Look below for the line containing "cyan rectangle: (65, 13) -> (46, 15), moved" and the line containing "gray star: (99, 180)"; repeat exactly those two lines and all lines between them, and nothing else.

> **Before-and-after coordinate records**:
---+---

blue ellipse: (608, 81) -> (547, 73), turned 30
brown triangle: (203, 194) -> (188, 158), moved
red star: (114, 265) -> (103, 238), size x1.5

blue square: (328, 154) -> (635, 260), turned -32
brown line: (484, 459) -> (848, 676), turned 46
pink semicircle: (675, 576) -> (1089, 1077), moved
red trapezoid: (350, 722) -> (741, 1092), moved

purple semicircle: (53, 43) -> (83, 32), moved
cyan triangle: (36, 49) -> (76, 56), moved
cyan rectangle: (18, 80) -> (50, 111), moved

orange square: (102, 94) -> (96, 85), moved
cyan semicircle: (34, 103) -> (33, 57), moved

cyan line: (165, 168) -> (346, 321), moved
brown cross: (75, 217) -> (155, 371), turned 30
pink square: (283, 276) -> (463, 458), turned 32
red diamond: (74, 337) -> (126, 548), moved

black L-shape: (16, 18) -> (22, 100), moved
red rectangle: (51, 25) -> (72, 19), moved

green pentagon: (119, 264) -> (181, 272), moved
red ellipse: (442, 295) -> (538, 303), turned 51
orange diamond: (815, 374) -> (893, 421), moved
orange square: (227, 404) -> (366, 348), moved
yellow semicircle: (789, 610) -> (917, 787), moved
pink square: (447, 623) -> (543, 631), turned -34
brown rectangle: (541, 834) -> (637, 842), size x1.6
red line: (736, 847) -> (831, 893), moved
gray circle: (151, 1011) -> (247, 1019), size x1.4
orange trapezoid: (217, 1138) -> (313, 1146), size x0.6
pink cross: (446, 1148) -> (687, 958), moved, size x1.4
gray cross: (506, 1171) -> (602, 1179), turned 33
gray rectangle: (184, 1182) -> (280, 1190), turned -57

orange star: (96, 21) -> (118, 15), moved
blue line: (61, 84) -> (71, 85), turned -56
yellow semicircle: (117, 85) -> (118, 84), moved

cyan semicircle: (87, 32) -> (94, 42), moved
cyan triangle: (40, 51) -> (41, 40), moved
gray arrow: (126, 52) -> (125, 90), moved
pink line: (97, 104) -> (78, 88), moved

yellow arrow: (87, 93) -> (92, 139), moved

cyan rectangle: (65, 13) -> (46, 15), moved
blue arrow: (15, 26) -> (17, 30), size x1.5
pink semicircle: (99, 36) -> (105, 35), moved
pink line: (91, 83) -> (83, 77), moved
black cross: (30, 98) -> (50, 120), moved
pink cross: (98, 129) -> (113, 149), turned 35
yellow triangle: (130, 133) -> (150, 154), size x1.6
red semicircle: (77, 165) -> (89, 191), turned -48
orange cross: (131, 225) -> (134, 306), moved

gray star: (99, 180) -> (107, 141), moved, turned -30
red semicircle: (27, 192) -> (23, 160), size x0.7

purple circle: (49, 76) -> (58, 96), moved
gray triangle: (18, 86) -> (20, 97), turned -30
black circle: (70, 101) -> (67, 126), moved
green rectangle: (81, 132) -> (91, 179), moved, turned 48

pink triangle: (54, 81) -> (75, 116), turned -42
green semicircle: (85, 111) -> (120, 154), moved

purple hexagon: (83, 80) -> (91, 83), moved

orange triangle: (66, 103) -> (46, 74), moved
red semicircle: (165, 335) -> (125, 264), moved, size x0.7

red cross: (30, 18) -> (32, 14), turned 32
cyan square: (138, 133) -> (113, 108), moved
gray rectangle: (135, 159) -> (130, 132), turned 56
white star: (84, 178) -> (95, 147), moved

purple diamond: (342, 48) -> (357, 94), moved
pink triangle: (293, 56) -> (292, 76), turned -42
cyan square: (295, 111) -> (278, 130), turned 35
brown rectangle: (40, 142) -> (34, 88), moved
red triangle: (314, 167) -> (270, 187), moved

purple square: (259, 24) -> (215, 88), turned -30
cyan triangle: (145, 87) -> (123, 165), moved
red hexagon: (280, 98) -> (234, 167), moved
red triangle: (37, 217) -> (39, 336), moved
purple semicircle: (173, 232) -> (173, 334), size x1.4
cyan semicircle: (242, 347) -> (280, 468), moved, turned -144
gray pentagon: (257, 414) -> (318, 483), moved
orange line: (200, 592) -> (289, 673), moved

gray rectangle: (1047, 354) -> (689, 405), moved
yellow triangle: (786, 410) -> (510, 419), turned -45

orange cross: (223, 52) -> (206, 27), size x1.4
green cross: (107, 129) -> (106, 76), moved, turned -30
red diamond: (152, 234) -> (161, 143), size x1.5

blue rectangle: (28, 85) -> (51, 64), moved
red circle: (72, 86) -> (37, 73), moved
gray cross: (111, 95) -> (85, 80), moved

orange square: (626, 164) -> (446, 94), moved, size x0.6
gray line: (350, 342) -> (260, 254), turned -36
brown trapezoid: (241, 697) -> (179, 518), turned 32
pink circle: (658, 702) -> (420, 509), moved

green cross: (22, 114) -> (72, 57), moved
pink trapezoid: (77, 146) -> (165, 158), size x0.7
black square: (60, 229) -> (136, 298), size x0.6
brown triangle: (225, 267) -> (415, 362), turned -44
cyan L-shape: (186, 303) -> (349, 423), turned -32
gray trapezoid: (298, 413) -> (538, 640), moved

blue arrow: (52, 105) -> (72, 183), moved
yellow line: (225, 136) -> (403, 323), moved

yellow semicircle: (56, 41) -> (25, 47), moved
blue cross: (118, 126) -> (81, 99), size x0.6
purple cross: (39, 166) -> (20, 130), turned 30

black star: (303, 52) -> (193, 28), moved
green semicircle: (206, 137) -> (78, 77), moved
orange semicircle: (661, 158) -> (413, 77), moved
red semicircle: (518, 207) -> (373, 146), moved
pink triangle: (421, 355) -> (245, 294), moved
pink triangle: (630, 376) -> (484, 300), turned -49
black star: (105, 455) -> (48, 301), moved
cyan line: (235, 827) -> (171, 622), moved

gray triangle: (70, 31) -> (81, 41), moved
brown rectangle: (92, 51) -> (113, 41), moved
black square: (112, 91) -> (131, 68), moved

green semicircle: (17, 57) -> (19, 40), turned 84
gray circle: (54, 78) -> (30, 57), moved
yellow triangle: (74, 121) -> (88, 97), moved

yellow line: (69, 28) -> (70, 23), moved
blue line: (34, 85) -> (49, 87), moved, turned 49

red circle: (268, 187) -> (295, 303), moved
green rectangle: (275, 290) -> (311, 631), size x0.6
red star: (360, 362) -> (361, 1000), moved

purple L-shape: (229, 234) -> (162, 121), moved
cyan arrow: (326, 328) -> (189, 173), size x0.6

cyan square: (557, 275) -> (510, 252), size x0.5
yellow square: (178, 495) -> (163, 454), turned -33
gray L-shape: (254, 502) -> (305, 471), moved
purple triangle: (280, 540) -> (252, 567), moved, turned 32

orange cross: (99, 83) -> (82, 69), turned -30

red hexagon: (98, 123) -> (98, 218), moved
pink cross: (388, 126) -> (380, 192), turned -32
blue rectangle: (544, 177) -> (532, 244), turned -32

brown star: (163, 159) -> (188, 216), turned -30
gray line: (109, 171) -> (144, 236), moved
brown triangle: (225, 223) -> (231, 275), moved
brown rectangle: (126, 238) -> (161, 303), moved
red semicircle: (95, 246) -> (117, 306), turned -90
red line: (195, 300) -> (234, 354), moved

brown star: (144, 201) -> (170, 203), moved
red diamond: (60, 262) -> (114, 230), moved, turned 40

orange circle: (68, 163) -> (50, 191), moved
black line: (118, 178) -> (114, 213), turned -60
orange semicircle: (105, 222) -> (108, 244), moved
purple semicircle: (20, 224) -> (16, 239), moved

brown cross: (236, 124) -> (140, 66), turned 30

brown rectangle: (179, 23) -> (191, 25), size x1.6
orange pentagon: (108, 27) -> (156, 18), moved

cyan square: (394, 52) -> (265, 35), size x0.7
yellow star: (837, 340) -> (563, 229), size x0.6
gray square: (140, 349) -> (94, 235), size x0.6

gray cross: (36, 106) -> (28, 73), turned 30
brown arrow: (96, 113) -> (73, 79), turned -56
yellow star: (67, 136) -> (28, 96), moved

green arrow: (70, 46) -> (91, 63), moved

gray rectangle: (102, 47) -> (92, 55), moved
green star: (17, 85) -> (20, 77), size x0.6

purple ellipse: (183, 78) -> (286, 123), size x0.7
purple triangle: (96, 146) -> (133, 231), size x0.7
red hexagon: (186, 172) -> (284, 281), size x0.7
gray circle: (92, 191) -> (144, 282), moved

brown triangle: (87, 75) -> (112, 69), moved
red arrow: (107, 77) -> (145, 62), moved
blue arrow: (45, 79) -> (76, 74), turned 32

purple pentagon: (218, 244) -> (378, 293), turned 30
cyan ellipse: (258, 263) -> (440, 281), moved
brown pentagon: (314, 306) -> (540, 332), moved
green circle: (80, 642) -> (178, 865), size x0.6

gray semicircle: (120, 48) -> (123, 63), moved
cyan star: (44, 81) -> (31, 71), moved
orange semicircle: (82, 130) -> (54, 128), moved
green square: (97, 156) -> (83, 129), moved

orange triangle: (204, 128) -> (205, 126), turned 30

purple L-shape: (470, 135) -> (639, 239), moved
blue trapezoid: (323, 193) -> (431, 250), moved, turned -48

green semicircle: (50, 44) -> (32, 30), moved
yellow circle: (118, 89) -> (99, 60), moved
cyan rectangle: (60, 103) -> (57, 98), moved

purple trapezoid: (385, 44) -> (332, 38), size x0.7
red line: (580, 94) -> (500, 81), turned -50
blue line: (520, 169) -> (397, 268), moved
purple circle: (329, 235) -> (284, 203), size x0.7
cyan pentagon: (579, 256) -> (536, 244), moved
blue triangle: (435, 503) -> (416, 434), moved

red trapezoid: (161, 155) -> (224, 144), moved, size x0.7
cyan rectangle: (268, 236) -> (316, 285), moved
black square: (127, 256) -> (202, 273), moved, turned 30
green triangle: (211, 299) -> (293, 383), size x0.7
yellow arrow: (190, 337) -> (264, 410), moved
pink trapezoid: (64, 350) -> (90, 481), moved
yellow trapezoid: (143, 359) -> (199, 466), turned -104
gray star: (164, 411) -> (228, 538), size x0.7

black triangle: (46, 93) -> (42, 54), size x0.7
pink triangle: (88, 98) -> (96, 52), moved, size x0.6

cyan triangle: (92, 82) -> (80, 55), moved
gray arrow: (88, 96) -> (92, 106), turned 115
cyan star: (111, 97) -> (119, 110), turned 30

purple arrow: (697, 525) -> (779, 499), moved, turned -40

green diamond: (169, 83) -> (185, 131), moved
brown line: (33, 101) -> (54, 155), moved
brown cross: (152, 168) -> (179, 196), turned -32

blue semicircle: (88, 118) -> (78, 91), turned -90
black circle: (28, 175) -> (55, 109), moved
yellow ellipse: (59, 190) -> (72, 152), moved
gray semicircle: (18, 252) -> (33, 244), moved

---+---

> **RESULT OF THE TASK**:
cyan rectangle: (65, 13) -> (46, 15), moved
blue arrow: (15, 26) -> (17, 30), size x1.5
pink semicircle: (99, 36) -> (105, 35), moved
pink line: (91, 83) -> (83, 77), moved
black cross: (30, 98) -> (50, 120), moved
pink cross: (98, 129) -> (113, 149), turned 35
yellow triangle: (130, 133) -> (150, 154), size x1.6
red semicircle: (77, 165) -> (89, 191), turned -48
orange cross: (131, 225) -> (134, 306), moved

gray star: (99, 180) -> (107, 141), moved, turned -30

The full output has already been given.